Begin
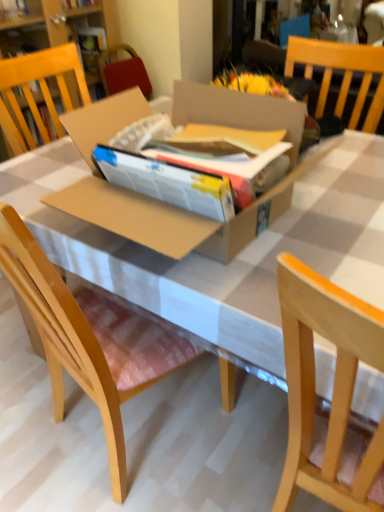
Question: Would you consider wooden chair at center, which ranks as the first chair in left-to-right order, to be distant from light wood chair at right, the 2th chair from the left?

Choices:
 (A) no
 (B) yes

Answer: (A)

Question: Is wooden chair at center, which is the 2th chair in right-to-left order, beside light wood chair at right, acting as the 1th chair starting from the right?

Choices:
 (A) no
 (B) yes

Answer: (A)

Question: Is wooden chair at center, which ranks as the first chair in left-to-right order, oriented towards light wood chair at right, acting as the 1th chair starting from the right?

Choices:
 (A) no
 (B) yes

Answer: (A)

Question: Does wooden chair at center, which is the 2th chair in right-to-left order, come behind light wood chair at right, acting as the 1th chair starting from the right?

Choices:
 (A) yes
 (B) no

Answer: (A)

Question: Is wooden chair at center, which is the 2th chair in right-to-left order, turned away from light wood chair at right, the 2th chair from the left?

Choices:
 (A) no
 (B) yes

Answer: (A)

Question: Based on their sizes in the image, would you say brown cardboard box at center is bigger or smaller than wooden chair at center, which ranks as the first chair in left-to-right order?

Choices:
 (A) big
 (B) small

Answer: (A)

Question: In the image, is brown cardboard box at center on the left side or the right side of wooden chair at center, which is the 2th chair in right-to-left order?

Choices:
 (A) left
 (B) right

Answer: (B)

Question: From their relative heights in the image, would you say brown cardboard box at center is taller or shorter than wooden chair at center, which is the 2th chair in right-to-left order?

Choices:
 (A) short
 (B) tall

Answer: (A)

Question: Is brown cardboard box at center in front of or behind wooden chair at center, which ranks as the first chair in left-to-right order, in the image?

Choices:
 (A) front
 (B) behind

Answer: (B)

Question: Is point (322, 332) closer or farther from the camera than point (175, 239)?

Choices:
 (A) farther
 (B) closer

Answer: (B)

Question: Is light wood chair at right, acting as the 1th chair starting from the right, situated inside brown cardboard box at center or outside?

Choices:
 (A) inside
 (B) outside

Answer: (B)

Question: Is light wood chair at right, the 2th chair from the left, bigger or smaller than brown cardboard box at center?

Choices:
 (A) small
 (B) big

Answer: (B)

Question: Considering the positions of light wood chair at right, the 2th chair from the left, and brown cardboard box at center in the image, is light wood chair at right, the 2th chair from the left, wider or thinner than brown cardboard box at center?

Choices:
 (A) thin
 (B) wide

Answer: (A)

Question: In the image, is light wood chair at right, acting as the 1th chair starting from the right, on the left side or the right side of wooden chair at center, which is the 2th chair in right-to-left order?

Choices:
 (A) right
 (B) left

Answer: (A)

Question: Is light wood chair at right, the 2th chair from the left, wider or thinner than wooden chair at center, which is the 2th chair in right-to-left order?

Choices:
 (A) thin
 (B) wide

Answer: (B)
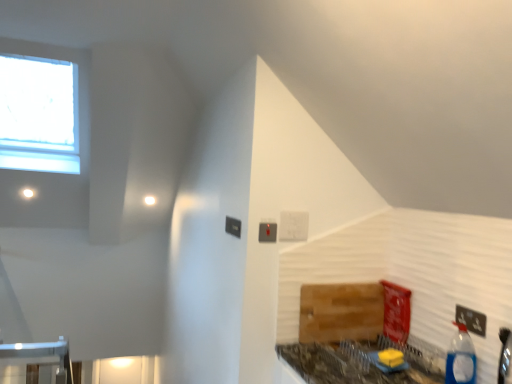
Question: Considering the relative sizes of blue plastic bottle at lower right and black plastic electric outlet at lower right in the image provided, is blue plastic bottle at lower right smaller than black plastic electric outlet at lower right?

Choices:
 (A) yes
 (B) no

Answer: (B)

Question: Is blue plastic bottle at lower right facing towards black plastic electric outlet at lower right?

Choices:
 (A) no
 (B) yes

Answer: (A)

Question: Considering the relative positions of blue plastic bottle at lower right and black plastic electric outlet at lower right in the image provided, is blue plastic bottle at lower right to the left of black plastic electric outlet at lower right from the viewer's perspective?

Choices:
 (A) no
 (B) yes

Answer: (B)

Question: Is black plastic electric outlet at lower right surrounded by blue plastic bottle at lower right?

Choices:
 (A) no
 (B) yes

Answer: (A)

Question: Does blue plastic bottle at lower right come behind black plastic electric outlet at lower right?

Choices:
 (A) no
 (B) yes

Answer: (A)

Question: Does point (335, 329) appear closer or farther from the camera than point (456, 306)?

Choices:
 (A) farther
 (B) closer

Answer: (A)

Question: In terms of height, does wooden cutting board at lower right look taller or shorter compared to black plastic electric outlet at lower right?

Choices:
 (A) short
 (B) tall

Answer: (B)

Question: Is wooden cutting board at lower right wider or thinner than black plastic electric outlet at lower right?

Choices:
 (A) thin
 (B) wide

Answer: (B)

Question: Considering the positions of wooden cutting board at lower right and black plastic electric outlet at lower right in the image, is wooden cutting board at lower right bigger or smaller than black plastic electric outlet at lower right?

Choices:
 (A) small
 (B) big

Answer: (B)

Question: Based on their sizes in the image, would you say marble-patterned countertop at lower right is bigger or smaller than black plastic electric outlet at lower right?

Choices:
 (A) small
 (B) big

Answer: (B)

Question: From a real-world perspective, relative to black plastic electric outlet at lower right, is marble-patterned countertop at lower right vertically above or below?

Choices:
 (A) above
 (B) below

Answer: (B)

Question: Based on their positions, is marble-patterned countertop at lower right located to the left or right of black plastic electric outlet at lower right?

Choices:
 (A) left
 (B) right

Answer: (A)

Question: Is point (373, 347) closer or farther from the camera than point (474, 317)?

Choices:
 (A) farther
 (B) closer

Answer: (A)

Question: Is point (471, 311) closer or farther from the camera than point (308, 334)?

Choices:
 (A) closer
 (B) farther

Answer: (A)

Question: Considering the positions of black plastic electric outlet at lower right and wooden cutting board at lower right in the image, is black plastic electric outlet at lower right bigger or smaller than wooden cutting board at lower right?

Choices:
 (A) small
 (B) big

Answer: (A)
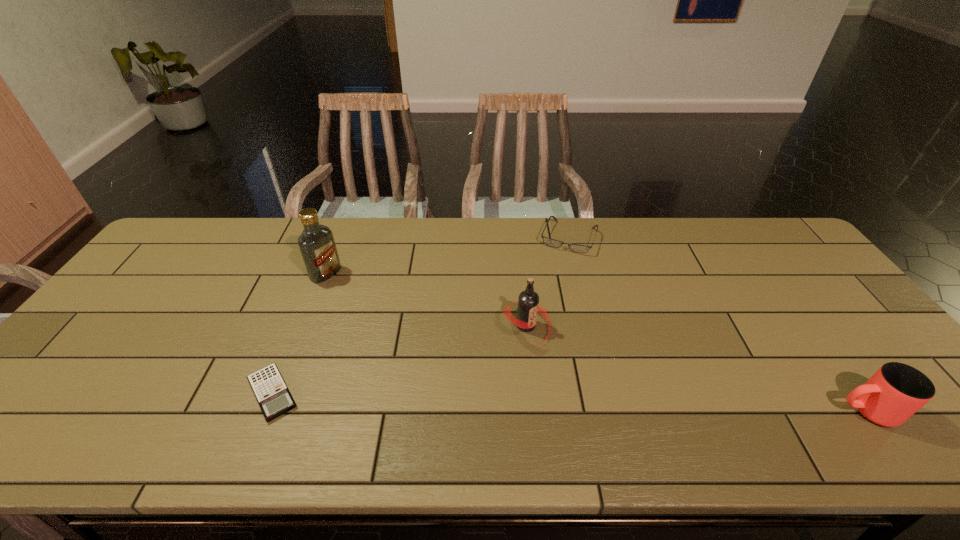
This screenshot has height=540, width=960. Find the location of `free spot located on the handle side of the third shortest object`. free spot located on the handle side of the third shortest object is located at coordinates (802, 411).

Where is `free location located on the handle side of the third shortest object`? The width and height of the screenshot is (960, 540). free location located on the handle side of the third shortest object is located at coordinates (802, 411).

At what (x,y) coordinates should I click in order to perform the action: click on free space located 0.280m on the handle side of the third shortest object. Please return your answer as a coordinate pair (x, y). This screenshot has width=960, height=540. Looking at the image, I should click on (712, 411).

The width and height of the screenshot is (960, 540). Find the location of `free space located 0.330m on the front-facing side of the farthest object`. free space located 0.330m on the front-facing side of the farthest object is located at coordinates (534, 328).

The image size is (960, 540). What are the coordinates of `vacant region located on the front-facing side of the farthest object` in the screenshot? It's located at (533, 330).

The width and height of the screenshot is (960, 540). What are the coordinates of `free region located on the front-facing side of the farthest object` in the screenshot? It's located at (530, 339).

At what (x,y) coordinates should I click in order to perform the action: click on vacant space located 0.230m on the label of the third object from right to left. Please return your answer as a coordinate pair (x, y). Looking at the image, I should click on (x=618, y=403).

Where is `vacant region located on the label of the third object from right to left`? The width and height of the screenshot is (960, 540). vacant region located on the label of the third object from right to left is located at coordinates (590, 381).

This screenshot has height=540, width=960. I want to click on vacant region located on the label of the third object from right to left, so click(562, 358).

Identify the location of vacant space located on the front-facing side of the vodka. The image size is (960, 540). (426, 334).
End
Begin
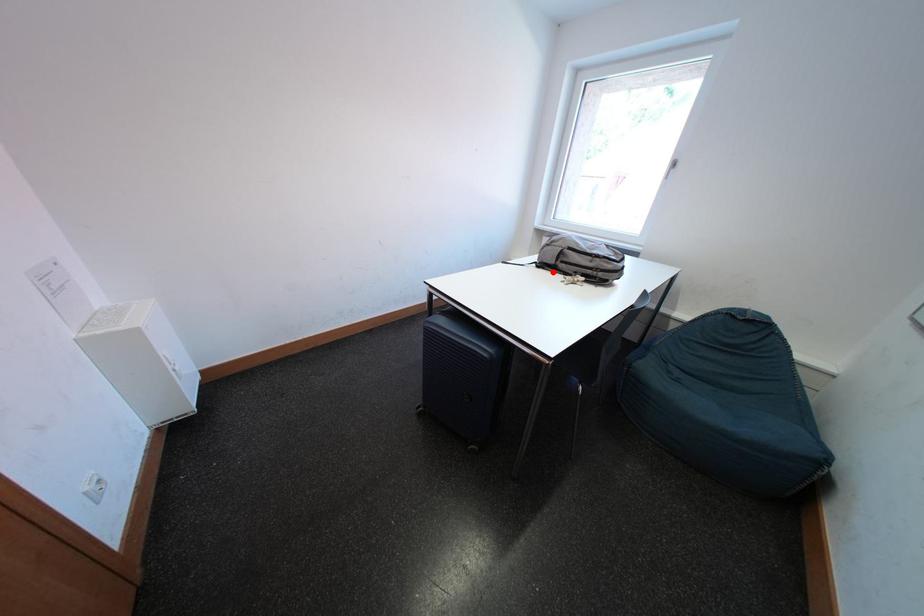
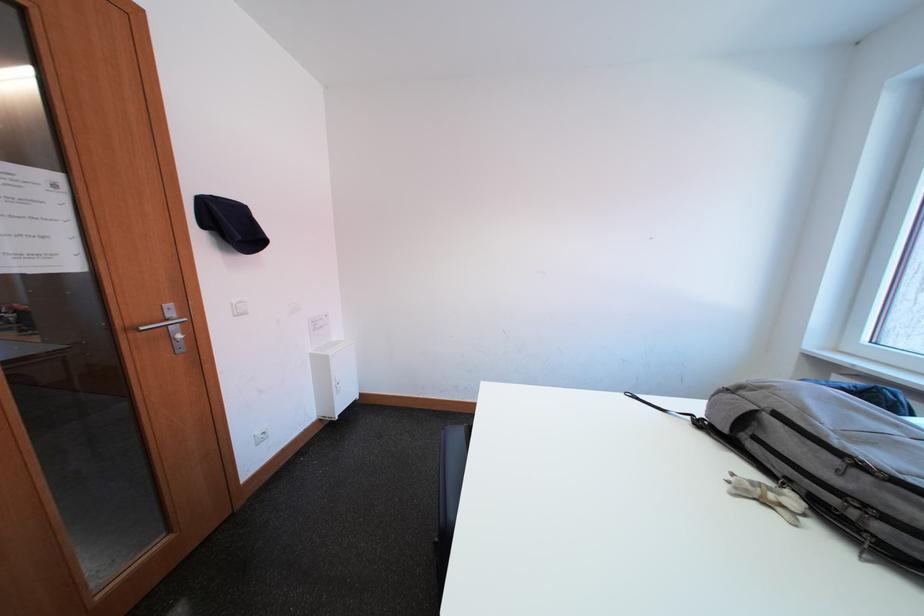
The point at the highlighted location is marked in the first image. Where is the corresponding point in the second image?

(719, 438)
End
Begin
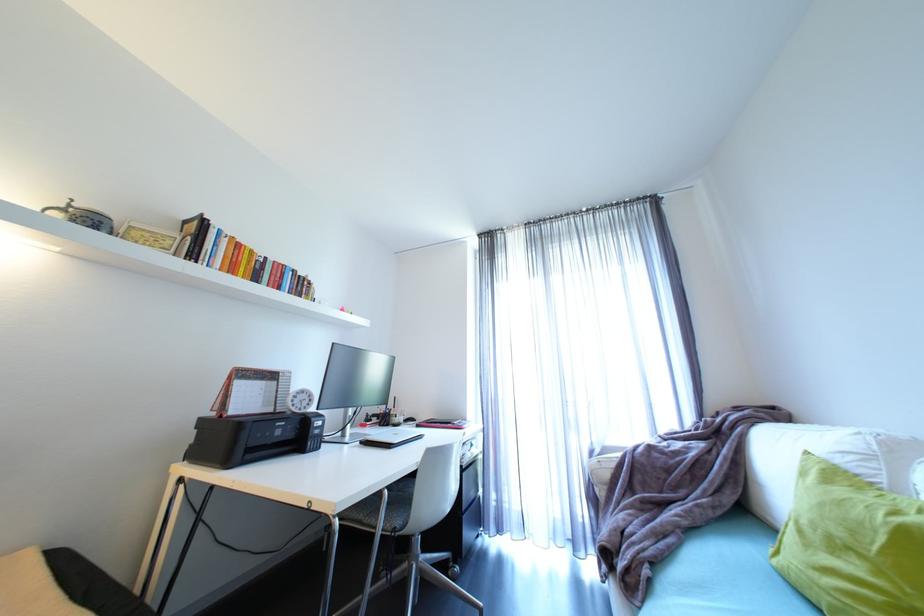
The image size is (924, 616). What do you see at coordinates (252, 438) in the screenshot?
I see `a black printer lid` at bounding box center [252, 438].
End
» **Aim**
Copy the lines of the listing word for word, from the line with "Question: Is point (373, 347)" to the line with "(960, 540). free", including both of those lines. Leave out the pictures.

» **Exercise response**
Question: Is point (373, 347) closer or farther from the camera than point (474, 317)?

Choices:
 (A) farther
 (B) closer

Answer: (A)

Question: Is point (471, 311) closer or farther from the camera than point (308, 334)?

Choices:
 (A) closer
 (B) farther

Answer: (A)

Question: Considering the positions of black plastic electric outlet at lower right and wooden cutting board at lower right in the image, is black plastic electric outlet at lower right bigger or smaller than wooden cutting board at lower right?

Choices:
 (A) small
 (B) big

Answer: (A)
This screenshot has height=540, width=960. Find the location of `free spot located on the handle side of the third shortest object`. free spot located on the handle side of the third shortest object is located at coordinates (802, 411).

Where is `free location located on the handle side of the third shortest object`? The width and height of the screenshot is (960, 540). free location located on the handle side of the third shortest object is located at coordinates (802, 411).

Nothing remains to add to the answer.